→ Task objective
Starting at the line containing "cyan brick B3 level" and ending at the line containing "red plate B6:E6", print every line of the material below exactly, both ends included, and stop there.

→ Data shown
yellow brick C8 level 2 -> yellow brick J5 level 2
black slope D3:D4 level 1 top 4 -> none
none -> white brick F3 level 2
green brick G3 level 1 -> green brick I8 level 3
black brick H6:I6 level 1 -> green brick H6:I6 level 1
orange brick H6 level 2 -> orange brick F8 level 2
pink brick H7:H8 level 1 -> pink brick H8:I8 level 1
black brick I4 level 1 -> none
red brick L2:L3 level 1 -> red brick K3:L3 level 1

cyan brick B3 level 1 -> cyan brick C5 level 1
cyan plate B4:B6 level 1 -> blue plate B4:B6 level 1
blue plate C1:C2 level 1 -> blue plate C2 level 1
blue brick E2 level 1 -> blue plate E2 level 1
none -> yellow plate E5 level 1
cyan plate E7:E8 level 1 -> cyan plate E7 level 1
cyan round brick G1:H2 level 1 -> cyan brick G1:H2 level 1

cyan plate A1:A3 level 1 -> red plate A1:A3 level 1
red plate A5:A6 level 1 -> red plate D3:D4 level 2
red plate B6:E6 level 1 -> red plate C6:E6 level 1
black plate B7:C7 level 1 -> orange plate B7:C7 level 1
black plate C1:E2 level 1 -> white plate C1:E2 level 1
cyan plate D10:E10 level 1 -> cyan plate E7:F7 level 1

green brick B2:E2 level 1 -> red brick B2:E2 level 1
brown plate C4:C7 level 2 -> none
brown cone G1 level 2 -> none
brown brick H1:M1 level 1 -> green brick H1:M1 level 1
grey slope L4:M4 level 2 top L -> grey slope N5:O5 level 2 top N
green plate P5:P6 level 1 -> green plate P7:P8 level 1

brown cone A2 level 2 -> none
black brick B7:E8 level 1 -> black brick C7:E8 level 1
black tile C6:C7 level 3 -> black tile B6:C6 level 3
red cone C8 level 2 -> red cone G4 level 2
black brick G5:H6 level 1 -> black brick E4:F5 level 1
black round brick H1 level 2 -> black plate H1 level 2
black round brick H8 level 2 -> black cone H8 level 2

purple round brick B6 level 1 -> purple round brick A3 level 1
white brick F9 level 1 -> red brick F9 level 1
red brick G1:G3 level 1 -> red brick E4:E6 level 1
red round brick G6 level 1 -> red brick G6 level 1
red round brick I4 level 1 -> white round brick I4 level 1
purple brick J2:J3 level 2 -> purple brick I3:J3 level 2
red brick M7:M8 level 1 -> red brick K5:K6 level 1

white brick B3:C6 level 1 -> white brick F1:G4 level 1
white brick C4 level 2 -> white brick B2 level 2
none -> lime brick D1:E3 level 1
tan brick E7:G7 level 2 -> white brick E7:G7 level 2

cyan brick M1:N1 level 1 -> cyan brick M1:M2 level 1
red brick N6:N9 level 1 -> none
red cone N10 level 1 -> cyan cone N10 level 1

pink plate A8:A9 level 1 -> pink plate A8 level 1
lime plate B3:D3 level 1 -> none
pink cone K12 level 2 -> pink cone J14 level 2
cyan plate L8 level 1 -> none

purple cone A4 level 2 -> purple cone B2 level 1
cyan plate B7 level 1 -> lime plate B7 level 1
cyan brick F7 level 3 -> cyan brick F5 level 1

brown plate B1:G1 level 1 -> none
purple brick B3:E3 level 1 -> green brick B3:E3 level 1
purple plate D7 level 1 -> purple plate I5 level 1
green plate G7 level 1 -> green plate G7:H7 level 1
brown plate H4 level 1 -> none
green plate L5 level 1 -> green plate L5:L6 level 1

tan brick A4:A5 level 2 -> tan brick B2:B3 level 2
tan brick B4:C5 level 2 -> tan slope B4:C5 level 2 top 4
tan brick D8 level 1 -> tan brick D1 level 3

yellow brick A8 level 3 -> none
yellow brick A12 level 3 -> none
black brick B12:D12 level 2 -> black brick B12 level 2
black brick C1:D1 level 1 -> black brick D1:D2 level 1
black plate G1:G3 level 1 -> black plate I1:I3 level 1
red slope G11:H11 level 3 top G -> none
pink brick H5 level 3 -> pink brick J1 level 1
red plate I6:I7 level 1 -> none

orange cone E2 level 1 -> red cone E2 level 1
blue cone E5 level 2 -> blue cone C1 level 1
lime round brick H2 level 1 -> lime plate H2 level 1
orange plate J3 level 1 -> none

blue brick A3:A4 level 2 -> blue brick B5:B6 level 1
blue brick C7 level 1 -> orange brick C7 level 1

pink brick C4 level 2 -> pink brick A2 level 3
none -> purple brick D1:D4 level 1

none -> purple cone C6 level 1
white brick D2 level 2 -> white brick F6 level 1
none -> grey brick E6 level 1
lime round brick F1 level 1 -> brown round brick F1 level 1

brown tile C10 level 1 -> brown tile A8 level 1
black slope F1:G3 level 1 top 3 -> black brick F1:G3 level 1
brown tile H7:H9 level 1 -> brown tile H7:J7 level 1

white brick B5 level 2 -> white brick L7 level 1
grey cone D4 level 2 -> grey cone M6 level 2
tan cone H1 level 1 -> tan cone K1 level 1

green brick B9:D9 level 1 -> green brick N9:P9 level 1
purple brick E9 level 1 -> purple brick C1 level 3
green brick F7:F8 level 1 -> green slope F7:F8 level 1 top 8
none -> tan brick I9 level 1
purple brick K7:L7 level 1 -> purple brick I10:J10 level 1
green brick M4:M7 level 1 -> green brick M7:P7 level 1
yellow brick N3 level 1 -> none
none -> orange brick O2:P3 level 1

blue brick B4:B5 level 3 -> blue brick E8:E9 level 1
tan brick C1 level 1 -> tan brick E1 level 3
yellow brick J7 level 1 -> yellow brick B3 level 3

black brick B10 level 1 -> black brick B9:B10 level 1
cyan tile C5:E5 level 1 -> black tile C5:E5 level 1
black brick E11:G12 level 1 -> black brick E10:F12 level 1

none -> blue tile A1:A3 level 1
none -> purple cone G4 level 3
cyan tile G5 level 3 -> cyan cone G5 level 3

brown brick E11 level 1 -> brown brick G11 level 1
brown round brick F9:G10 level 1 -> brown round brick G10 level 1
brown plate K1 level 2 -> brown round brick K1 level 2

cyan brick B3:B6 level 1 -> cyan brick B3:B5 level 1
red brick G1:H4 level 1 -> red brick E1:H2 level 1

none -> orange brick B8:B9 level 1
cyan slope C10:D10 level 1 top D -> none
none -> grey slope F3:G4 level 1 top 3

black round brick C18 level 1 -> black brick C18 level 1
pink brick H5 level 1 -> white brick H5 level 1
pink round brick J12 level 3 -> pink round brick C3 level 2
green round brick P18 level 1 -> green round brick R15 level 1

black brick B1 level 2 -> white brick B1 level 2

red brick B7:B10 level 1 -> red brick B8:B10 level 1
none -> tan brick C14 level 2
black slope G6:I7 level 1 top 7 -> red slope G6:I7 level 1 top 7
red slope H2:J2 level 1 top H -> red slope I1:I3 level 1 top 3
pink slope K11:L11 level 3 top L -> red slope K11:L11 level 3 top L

→ Problem solution
cyan brick B3 level 1 -> cyan brick C5 level 1
cyan plate B4:B6 level 1 -> blue plate B4:B6 level 1
blue plate C1:C2 level 1 -> blue plate C2 level 1
blue brick E2 level 1 -> blue plate E2 level 1
none -> yellow plate E5 level 1
cyan plate E7:E8 level 1 -> cyan plate E7 level 1
cyan round brick G1:H2 level 1 -> cyan brick G1:H2 level 1

cyan plate A1:A3 level 1 -> red plate A1:A3 level 1
red plate A5:A6 level 1 -> red plate D3:D4 level 2
red plate B6:E6 level 1 -> red plate C6:E6 level 1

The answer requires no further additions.